Task brief:
Please copy out each line of the entries in which "SONAR" appears.

• • • • •

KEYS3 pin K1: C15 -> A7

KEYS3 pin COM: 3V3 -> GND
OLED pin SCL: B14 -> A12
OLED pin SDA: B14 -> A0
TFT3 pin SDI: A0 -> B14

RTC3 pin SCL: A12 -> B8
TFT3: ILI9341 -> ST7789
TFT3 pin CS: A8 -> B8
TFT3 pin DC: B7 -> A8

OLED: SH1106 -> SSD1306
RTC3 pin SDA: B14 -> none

• • • • •

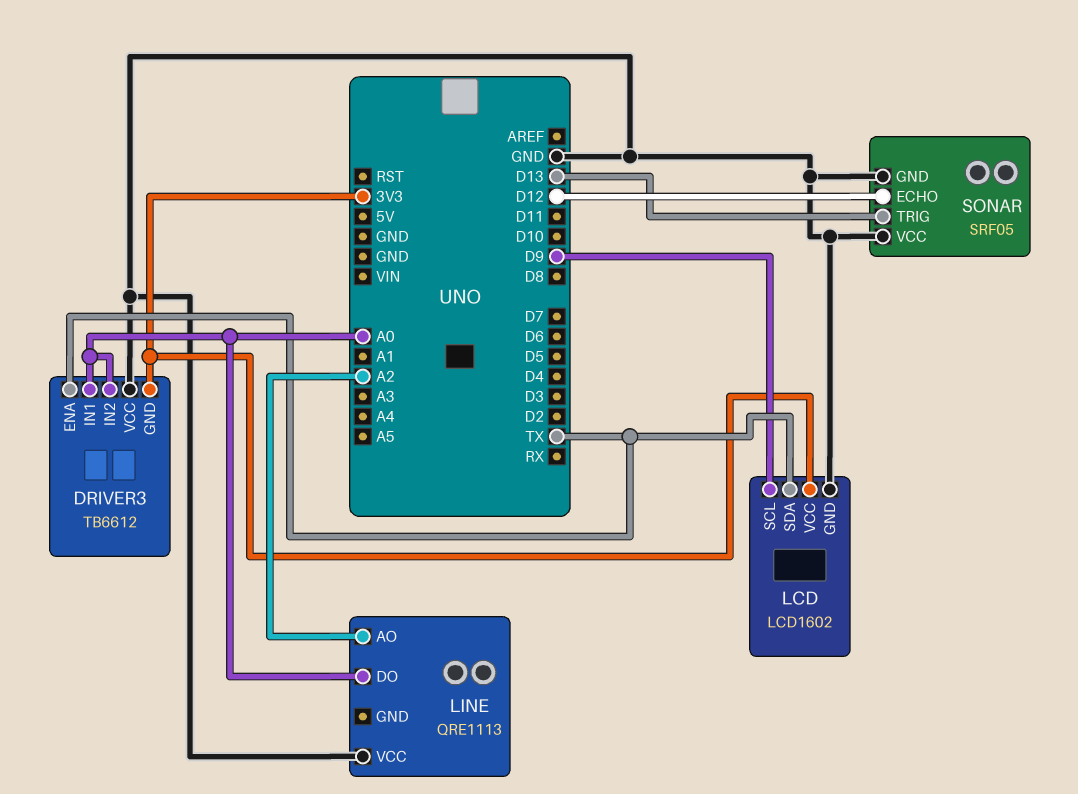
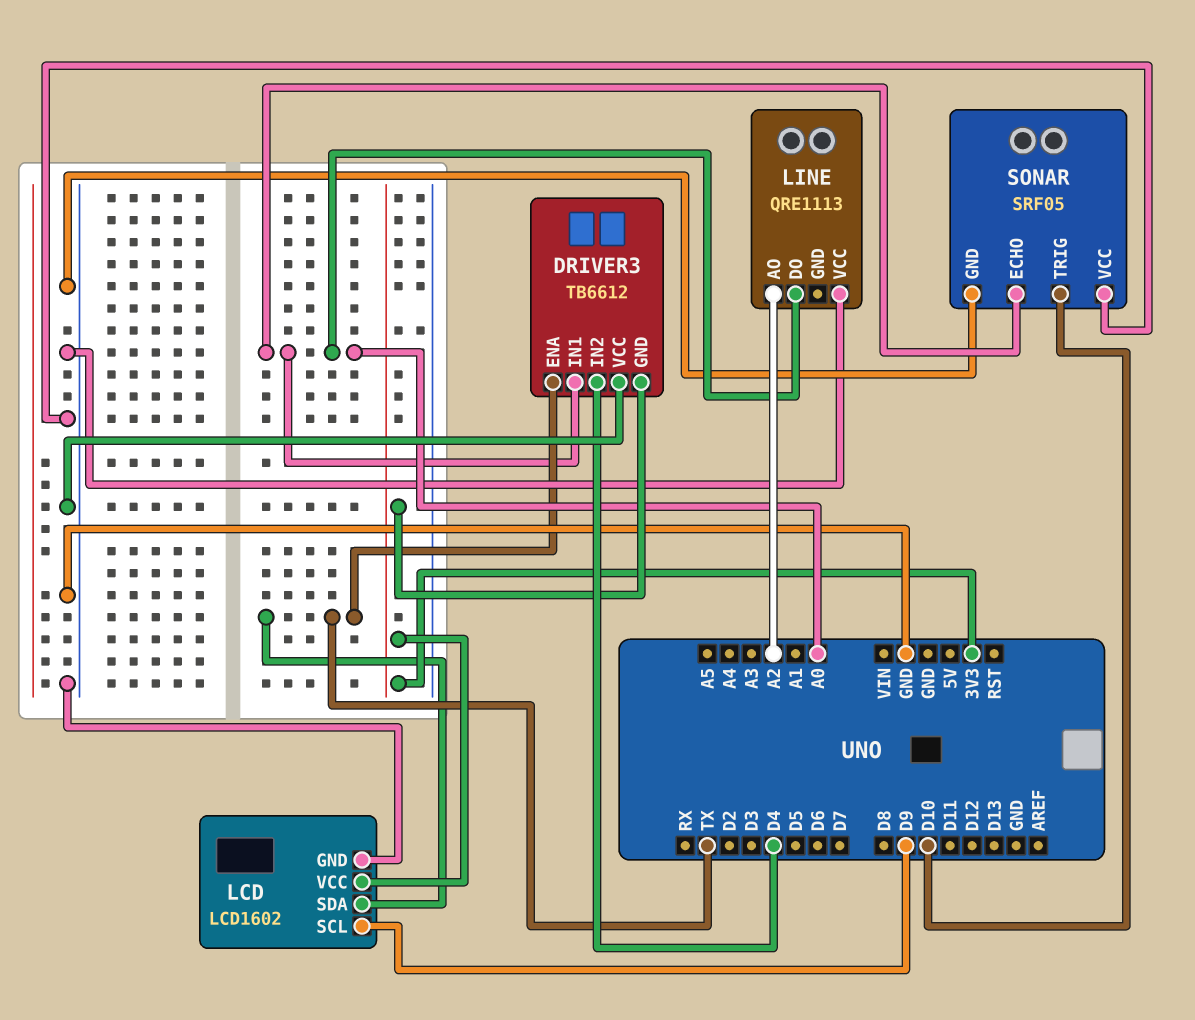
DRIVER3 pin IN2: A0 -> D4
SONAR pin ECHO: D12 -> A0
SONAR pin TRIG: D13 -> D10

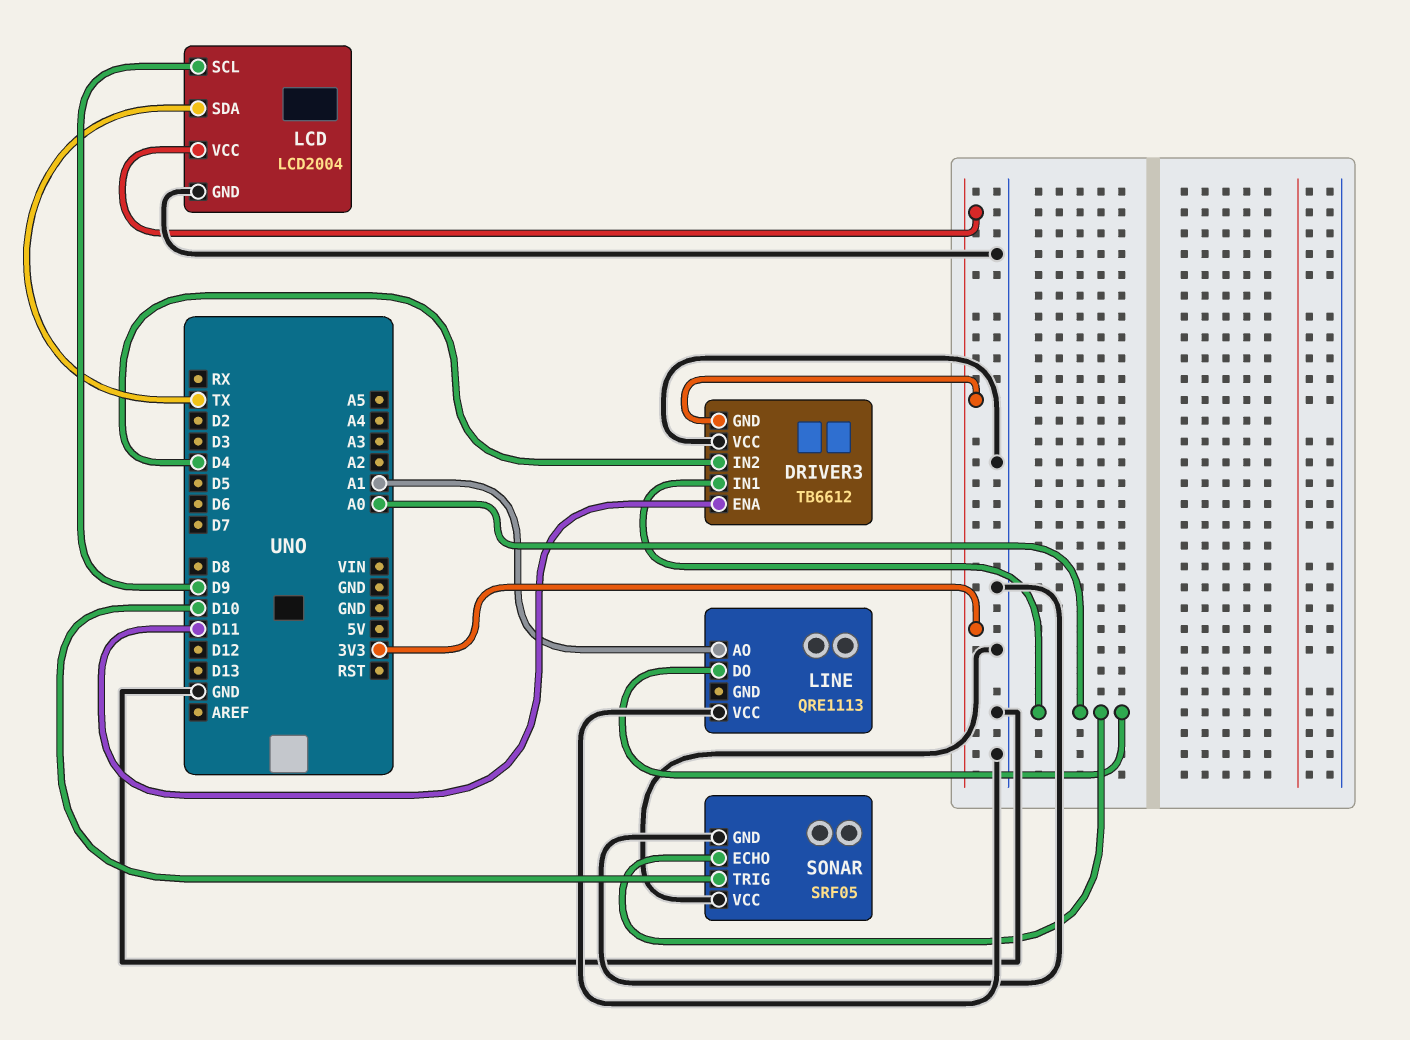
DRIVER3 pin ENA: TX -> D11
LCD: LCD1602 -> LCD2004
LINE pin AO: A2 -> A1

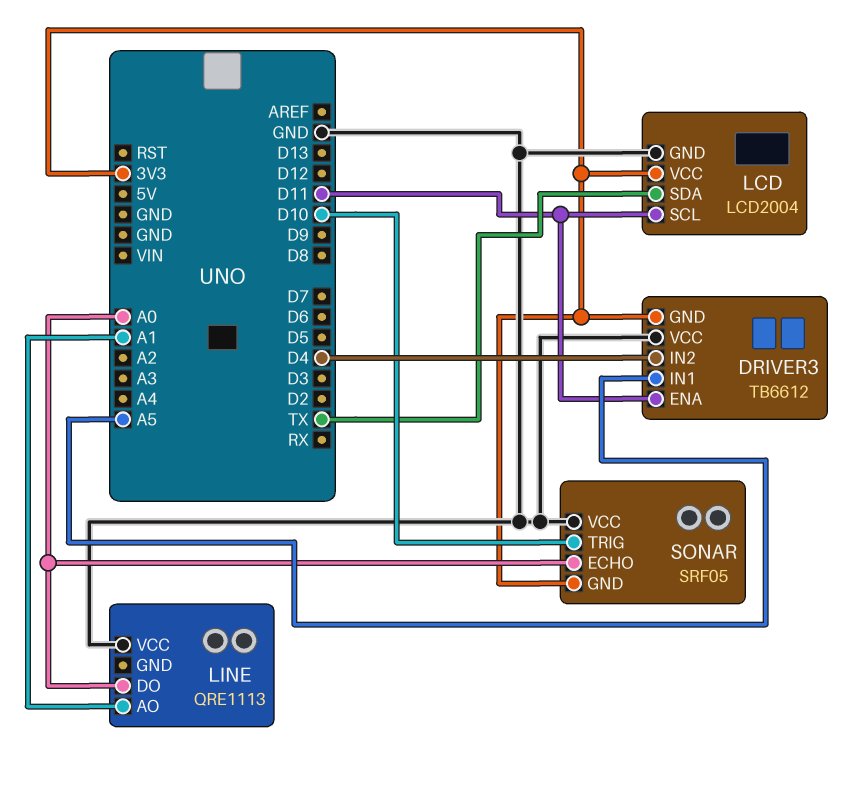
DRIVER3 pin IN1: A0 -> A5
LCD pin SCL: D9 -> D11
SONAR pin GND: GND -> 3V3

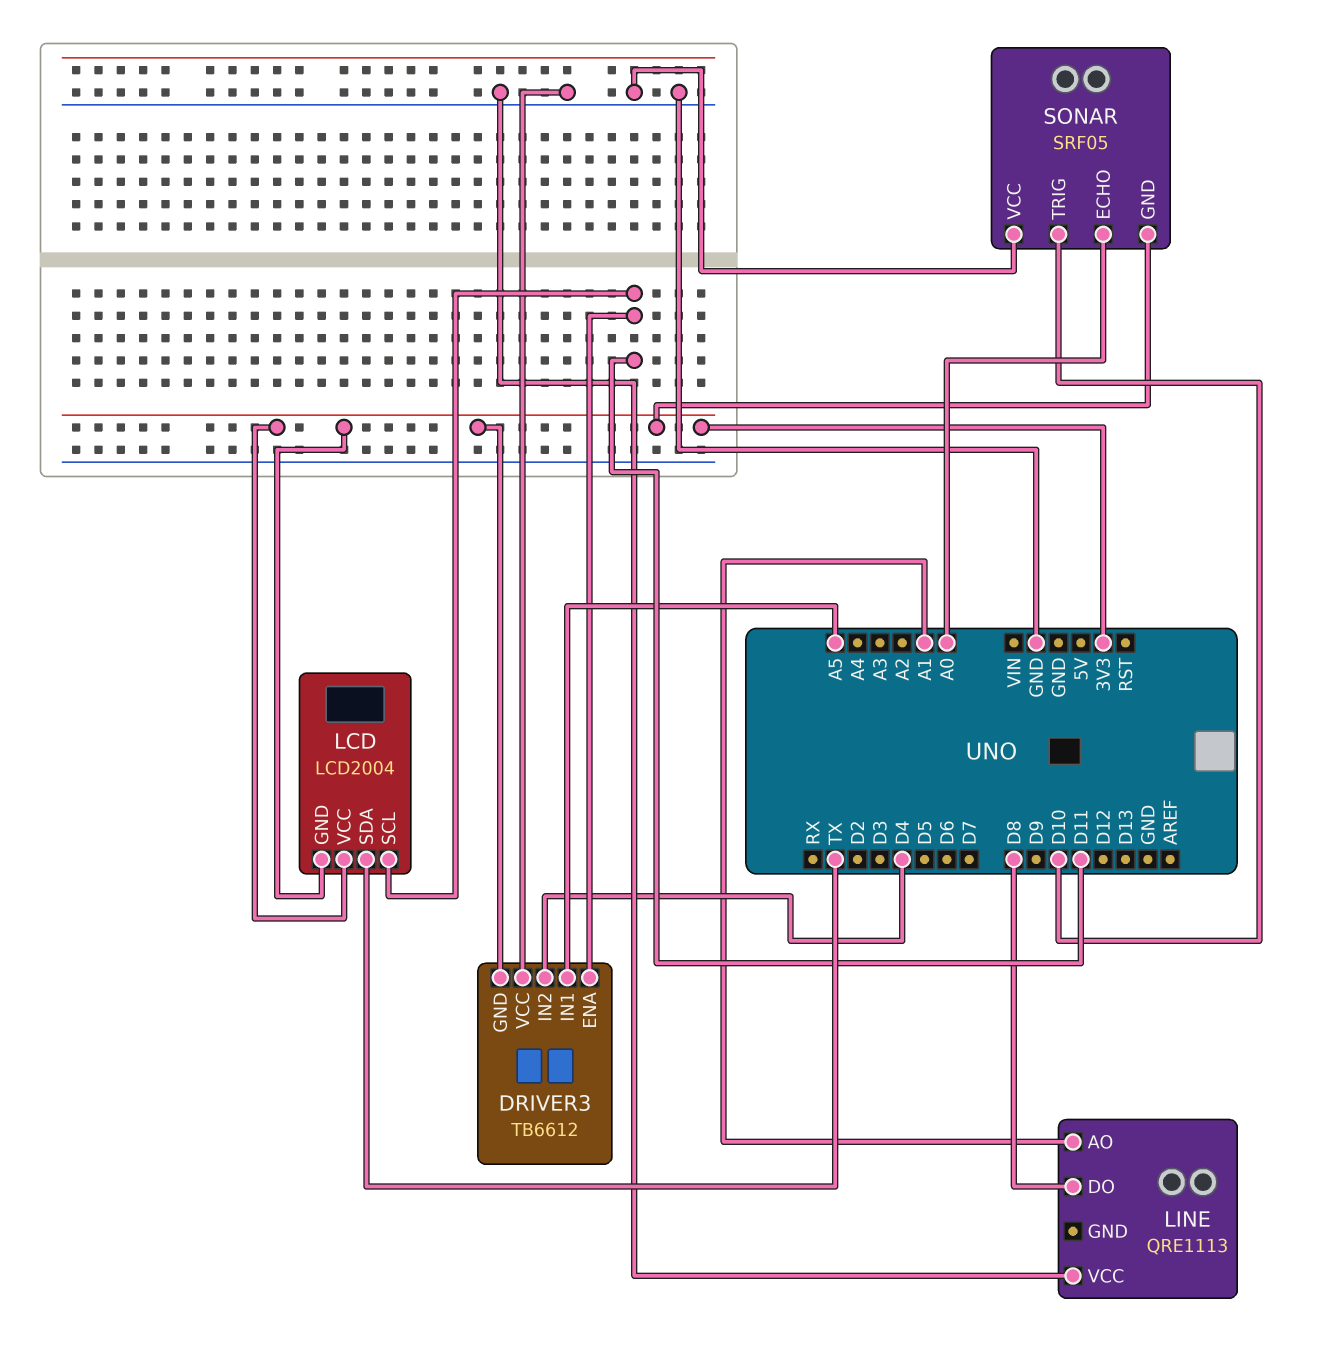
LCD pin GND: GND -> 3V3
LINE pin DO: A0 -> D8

• • • • •

Answer to the problem:
SONAR pin ECHO: D12 -> A0
SONAR pin TRIG: D13 -> D10
SONAR pin GND: GND -> 3V3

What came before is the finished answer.